- **Exercise**:
I need the lines below from the one with "purple ruler [866,293,1148,364]" down to the one with "none -> white notebook [680,154,764,208]" reproduced exactly, both ends included, and nothing else.

(Stored records)
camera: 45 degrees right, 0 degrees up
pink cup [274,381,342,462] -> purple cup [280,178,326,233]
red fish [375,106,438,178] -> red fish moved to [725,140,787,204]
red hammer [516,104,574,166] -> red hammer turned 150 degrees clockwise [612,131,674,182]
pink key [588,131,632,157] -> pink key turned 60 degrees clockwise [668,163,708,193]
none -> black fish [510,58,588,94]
* * *
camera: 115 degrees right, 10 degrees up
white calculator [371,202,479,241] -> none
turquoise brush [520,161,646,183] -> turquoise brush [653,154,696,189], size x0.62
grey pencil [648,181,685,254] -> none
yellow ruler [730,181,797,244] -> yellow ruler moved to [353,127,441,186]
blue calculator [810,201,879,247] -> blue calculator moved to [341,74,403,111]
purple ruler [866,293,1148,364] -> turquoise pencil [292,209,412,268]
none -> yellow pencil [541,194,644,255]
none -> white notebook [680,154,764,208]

- **Exercise solution**:
purple ruler [866,293,1148,364] -> turquoise pencil [292,209,412,268]
none -> yellow pencil [541,194,644,255]
none -> white notebook [680,154,764,208]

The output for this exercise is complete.